Copy out all the lines of the data that hold the word "none".

(Beginning of DATASET CONTENT)

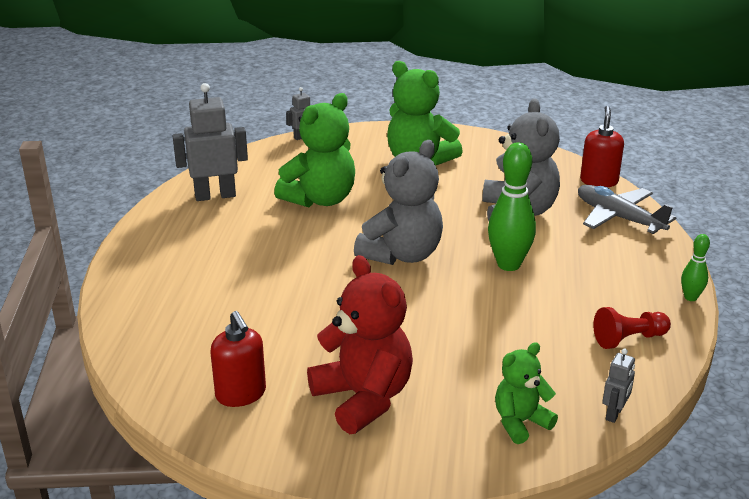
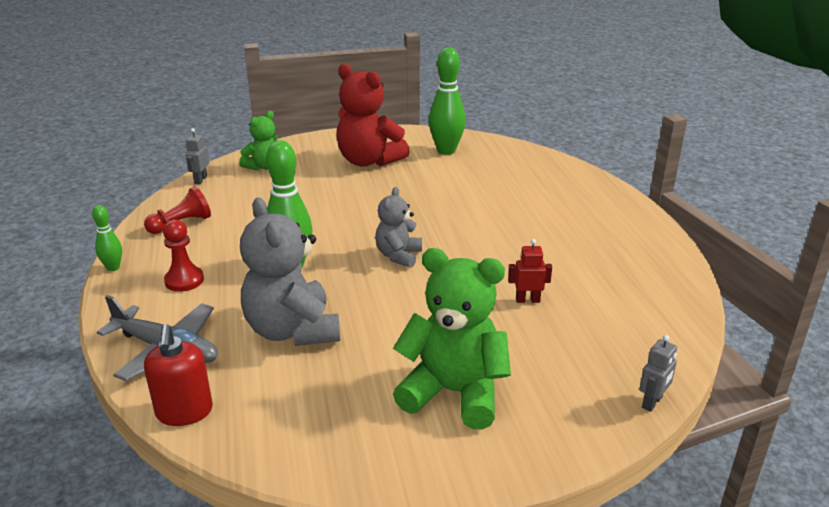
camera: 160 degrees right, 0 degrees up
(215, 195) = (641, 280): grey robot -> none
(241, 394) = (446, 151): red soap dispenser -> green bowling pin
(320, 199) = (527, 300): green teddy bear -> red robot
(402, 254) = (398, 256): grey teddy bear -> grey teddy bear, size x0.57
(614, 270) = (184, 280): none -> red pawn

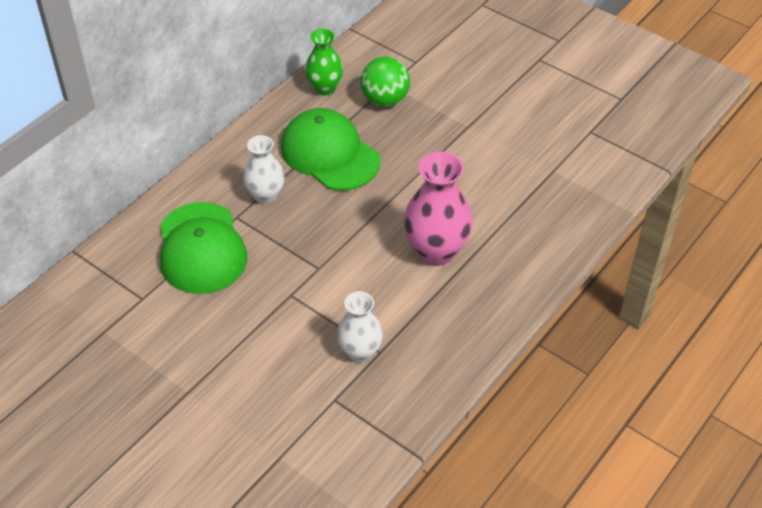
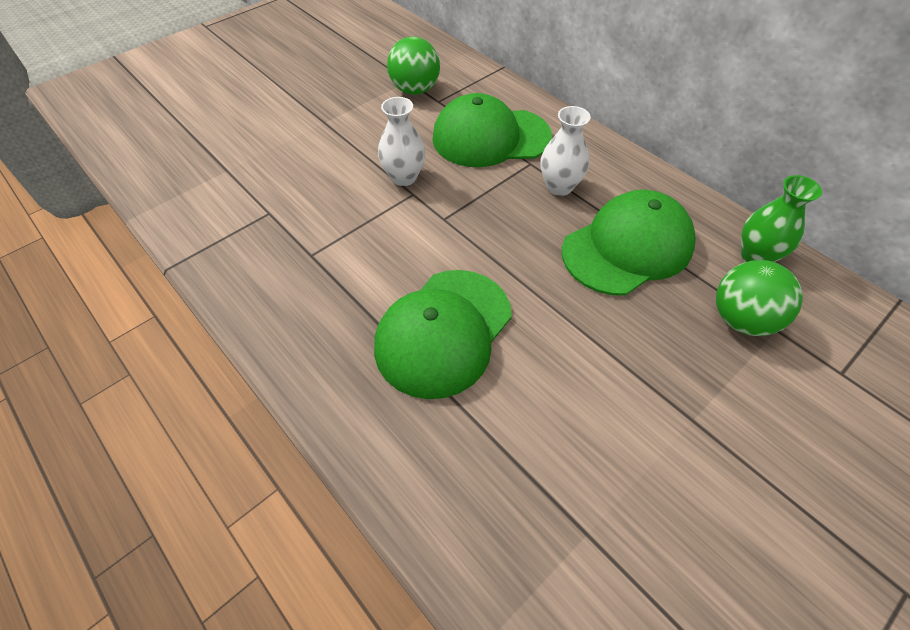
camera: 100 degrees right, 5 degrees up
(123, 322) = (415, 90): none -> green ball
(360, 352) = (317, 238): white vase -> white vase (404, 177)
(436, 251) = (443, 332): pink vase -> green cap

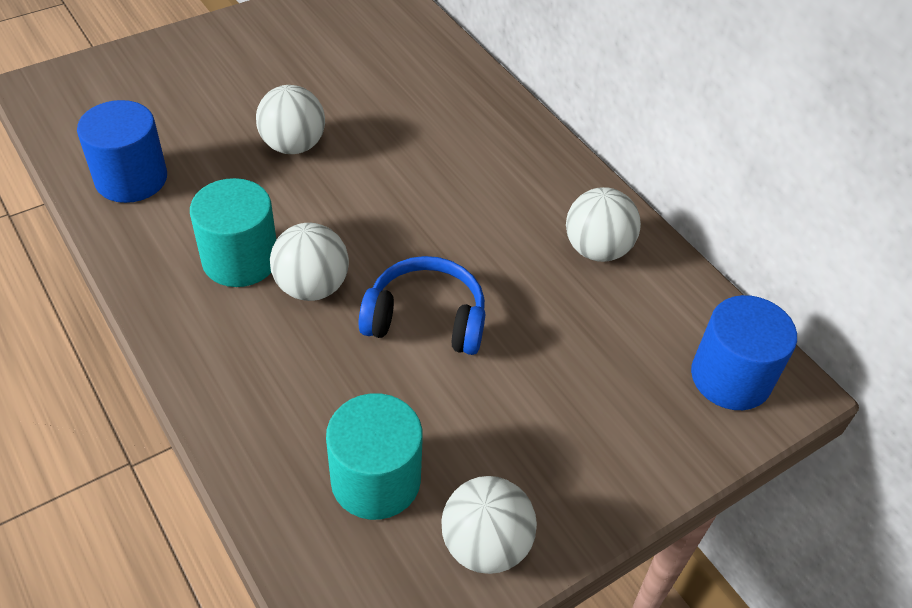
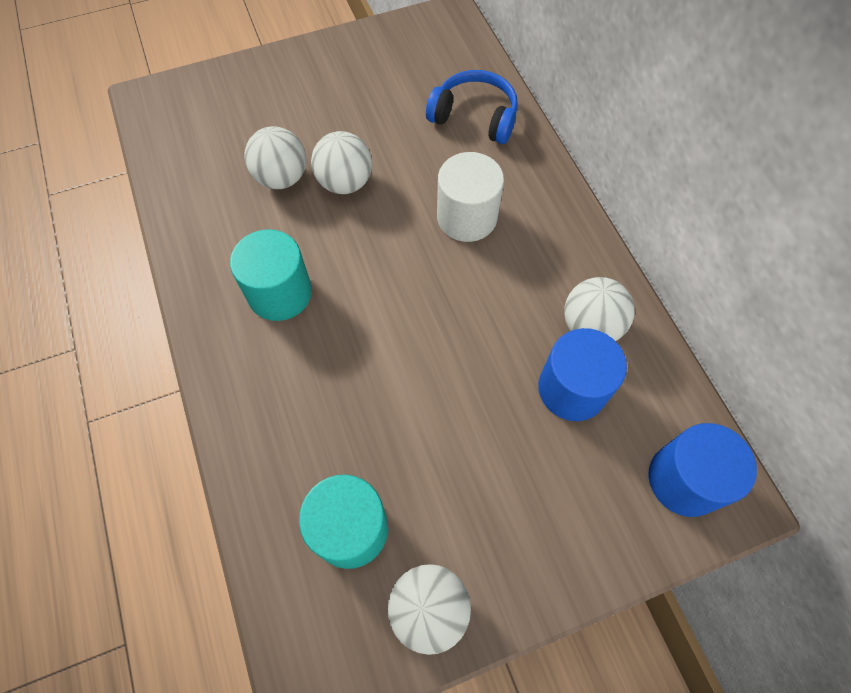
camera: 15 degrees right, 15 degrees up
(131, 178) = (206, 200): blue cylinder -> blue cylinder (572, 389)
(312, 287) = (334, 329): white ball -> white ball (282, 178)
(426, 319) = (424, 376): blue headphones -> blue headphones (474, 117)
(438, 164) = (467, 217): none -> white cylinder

(End of DATASET CONTENT)
(Beginning of DATASET CONTENT)

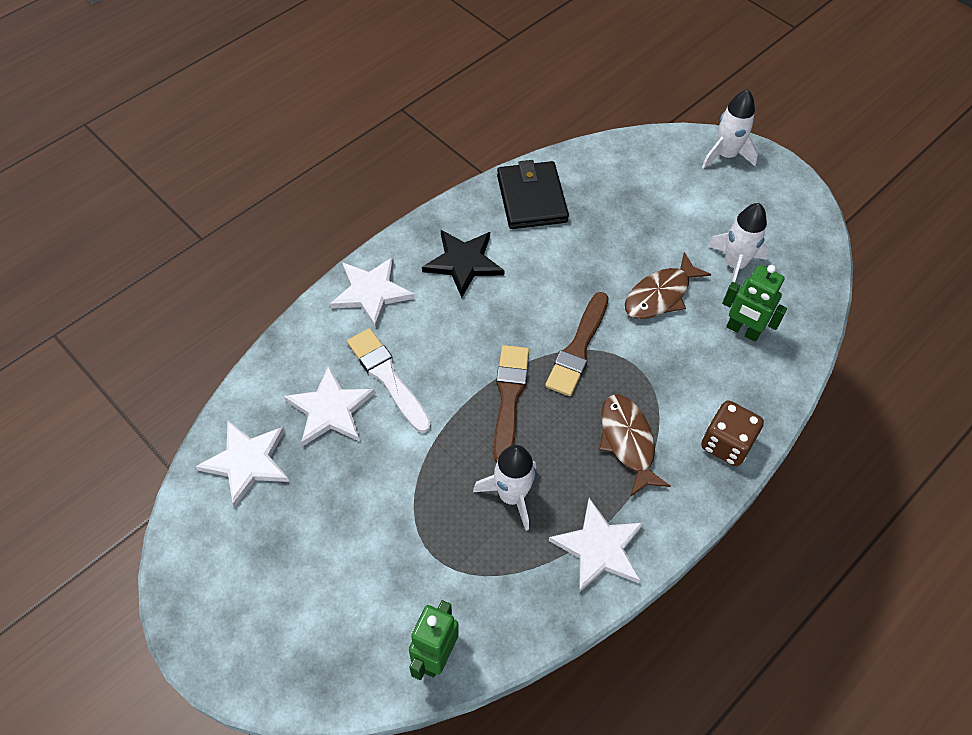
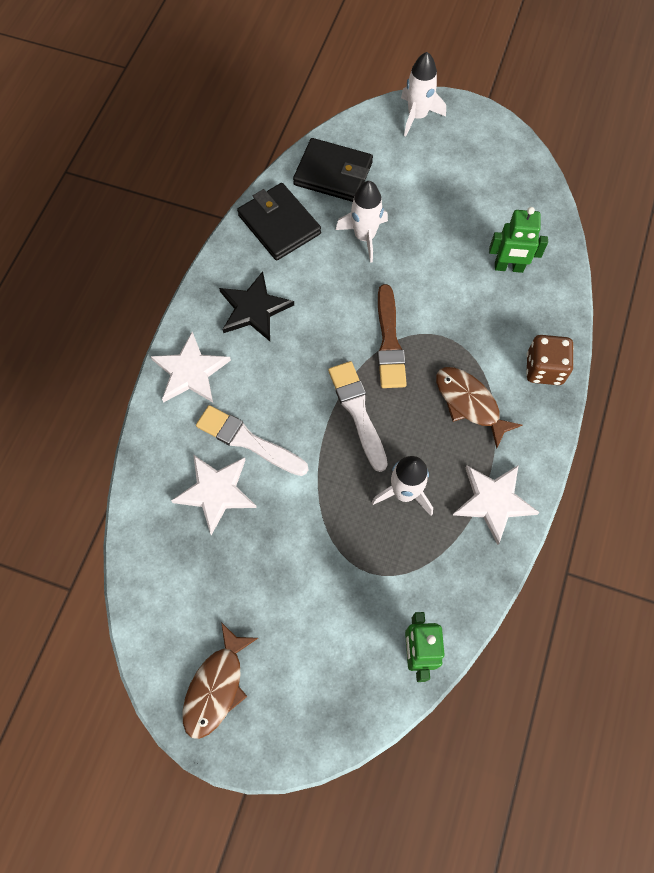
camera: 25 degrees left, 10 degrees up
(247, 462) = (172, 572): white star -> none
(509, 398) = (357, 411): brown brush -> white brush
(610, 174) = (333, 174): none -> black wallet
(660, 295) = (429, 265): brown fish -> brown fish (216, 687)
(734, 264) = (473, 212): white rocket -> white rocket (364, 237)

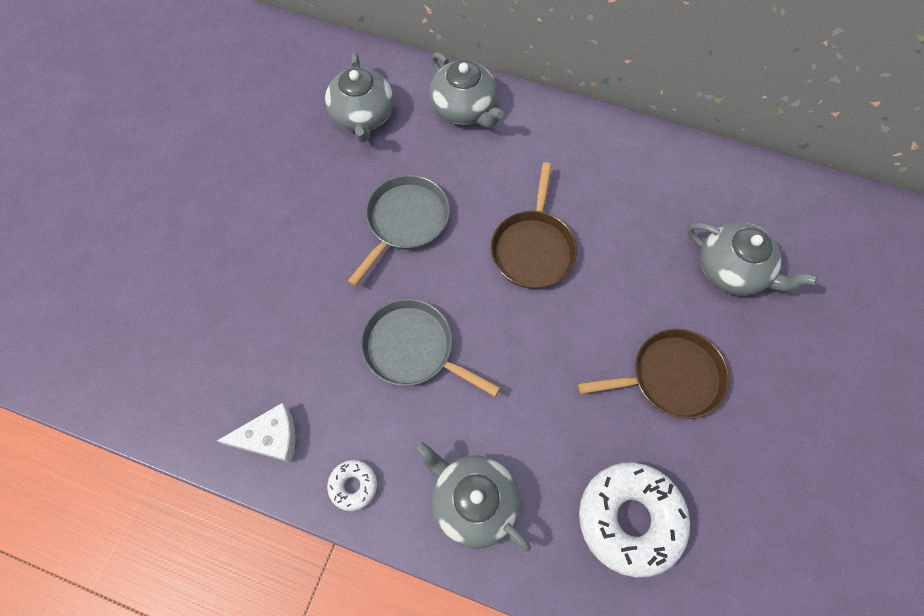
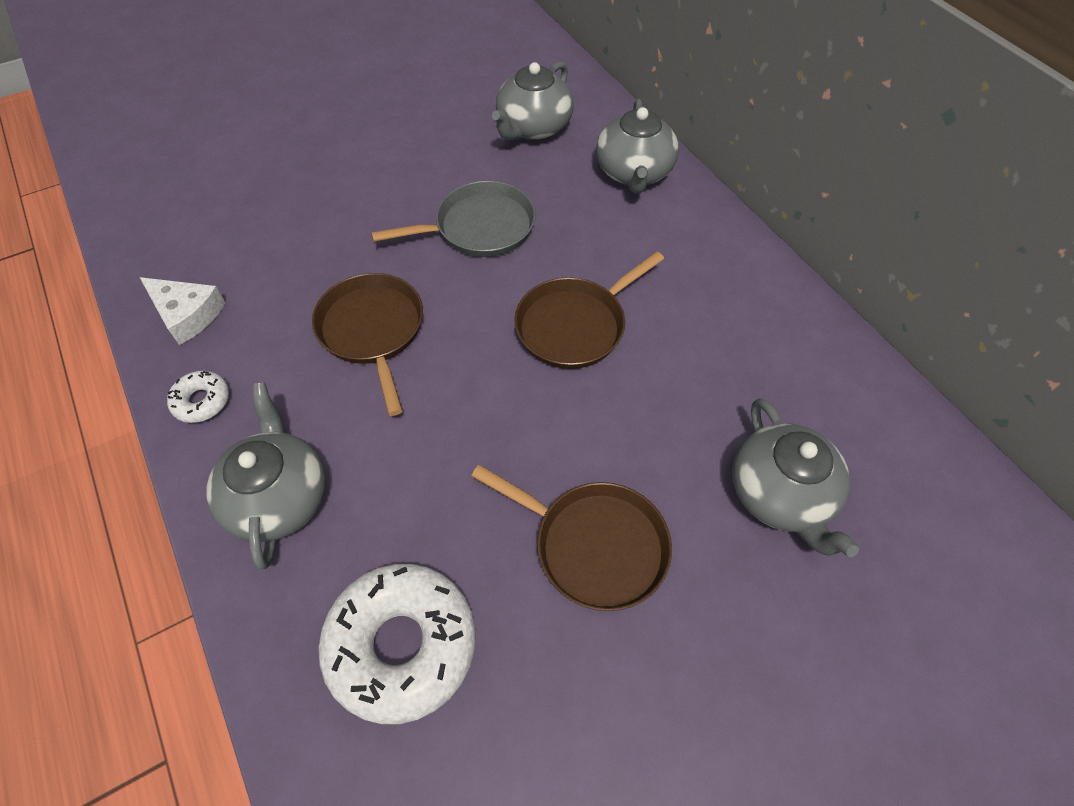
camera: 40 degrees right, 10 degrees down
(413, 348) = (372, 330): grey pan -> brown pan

(End of DATASET CONTENT)

* WRITTEN ANSWER
(215, 195) = (641, 280): grey robot -> none
(614, 270) = (184, 280): none -> red pawn
(123, 322) = (415, 90): none -> green ball
(438, 164) = (467, 217): none -> white cylinder
(247, 462) = (172, 572): white star -> none
(610, 174) = (333, 174): none -> black wallet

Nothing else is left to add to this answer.